_Work order_.
Output exactly, with nothing added, the entries from the first line through the line with "(317, 140) = (542, 138): orange".

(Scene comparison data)
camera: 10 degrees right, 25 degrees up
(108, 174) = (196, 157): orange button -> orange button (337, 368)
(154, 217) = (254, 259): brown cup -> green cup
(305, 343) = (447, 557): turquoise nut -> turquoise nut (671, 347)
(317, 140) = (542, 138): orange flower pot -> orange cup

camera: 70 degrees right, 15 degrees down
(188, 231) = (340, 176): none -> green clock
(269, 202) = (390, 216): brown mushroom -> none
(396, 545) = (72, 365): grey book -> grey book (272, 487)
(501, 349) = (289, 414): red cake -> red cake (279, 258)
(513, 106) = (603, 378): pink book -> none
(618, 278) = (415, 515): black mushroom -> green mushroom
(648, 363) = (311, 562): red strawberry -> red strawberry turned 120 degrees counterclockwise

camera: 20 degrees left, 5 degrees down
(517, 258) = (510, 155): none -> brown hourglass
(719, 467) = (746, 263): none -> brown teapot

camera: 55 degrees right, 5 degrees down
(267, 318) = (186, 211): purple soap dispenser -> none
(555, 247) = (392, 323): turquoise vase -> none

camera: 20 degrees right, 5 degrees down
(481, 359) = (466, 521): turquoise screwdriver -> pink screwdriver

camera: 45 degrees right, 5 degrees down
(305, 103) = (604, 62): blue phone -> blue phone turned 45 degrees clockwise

_Result_.
camera: 10 degrees right, 25 degrees up
(108, 174) = (196, 157): orange button -> orange button (337, 368)
(154, 217) = (254, 259): brown cup -> green cup
(305, 343) = (447, 557): turquoise nut -> turquoise nut (671, 347)
(317, 140) = (542, 138): orange flower pot -> orange cup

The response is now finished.